» DIRECTIONS:
For the listing below, how many lines contain the word "Someone"? Answer with only that figure.

» DATA:
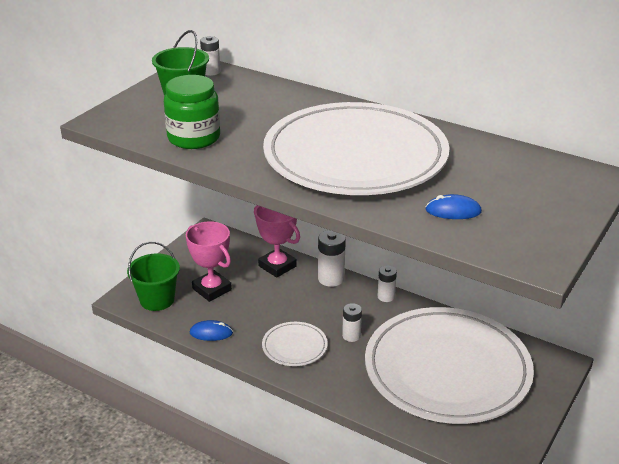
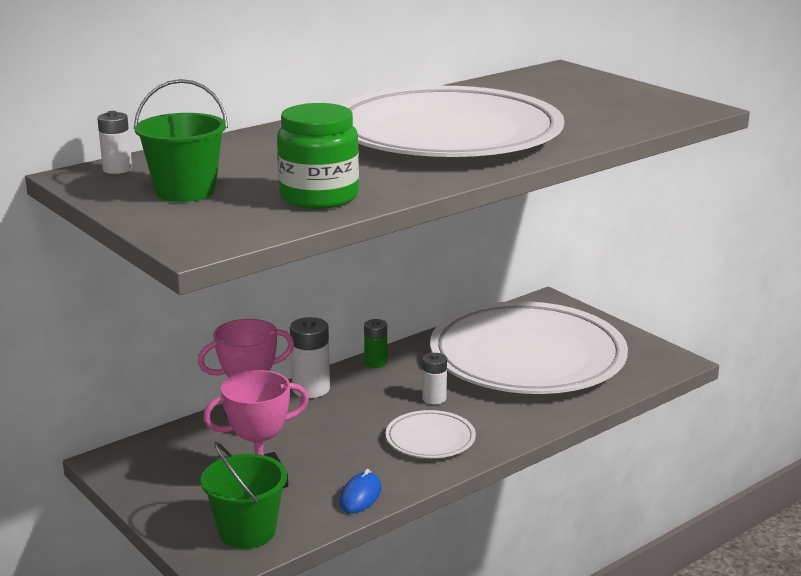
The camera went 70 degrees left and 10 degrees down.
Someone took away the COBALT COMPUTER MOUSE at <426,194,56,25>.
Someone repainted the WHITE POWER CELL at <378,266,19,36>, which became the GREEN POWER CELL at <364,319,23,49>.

» ANSWER FOR THIS EXERCISE:
2